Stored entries
>>>

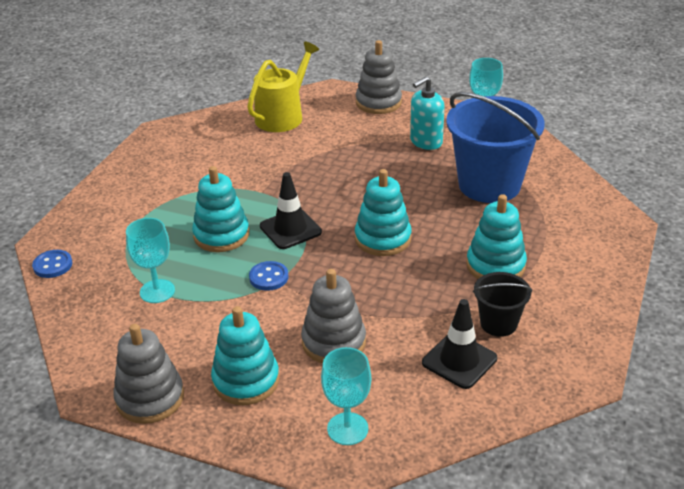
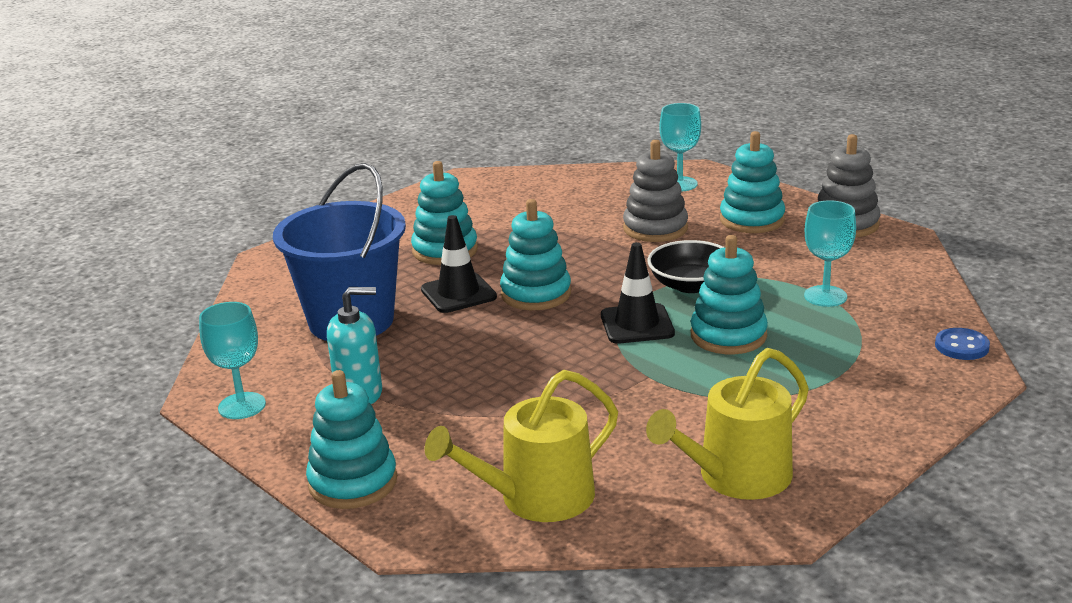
camera: 155 degrees left, 10 degrees down
blue button [249,261,289,291] -> black bowl [647,240,724,293]
grey stacking toy [356,40,402,114] -> turquoise stacking toy [306,370,397,509]
black traffic cone [422,299,497,389] -> black traffic cone moved to [421,215,497,313]
black bucket [473,272,532,337] -> none
none -> yellow watering can [646,348,809,500]

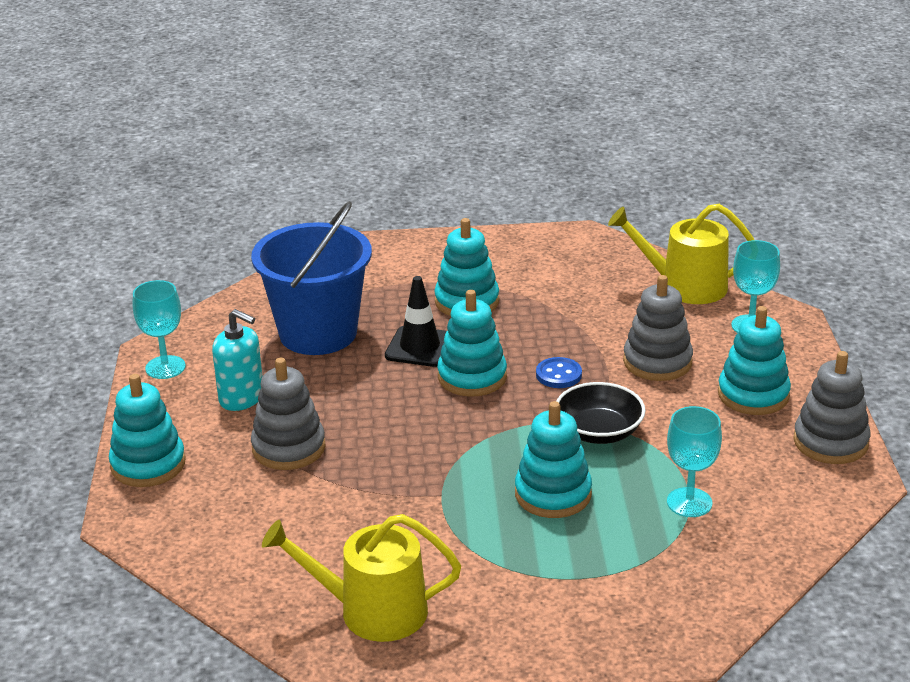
camera: 40 degrees right, 5 degrees up
yellow watering can [425,370,618,522] -> yellow watering can moved to [608,204,754,304]
black traffic cone [601,242,675,344] -> none
blue button [935,328,990,360] -> blue button moved to [536,357,582,388]
none -> grey stacking toy [251,358,326,470]

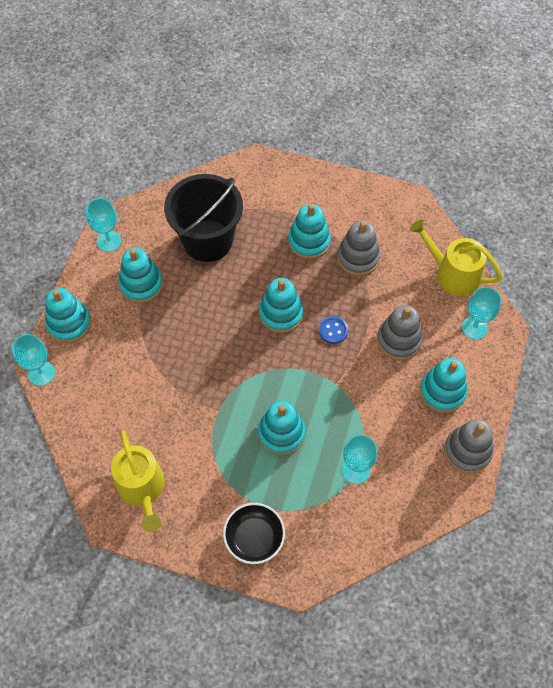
camera: 20 degrees right, 30 degrees up
turquoise soap dispenser [212,309,263,411] -> turquoise stacking toy [118,248,163,303]
blue bucket [251,201,372,355] -> black bucket [164,174,243,262]
grey stacking toy [251,358,326,470] -> grey stacking toy moved to [337,221,380,276]
yellow watering can [262,514,461,642] -> yellow watering can turned 135 degrees counterclockwise [111,430,165,532]
black traffic cone [385,276,447,367] -> none
black bowl [556,382,646,444] -> black bowl moved to [223,503,285,564]
none -> turquoise goblet [12,334,55,386]

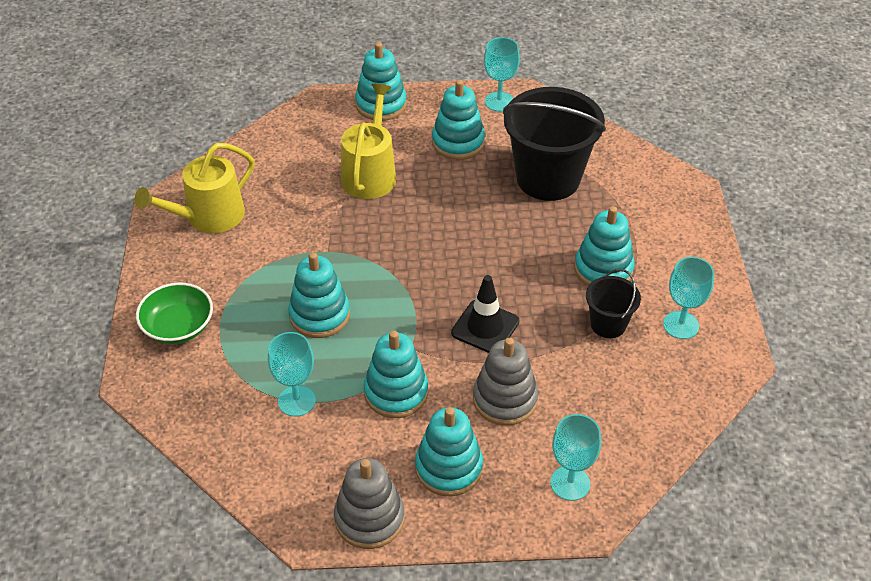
camera: 70 degrees right, 15 degrees down
turquoise goblet [12,334,55,386] -> turquoise goblet moved to [663,257,714,339]
black bowl [223,503,285,564] -> green bowl [136,283,213,344]
turquoise stacking toy [259,278,303,333] -> turquoise stacking toy moved to [364,331,428,418]
blue button [319,316,348,344] -> black traffic cone [451,275,519,353]
grey stacking toy [337,221,380,276] -> black bucket [586,269,641,338]
yellow watering can [410,219,503,296] -> yellow watering can moved to [341,84,396,199]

<<<

◆ **Task goal**
Go to the line holding "black bowl [223,503,285,564]" in the entries above and return it, along with every line after it, exactly as written.

◆ **Result of this exercise**
black bowl [223,503,285,564] -> green bowl [136,283,213,344]
turquoise stacking toy [259,278,303,333] -> turquoise stacking toy moved to [364,331,428,418]
blue button [319,316,348,344] -> black traffic cone [451,275,519,353]
grey stacking toy [337,221,380,276] -> black bucket [586,269,641,338]
yellow watering can [410,219,503,296] -> yellow watering can moved to [341,84,396,199]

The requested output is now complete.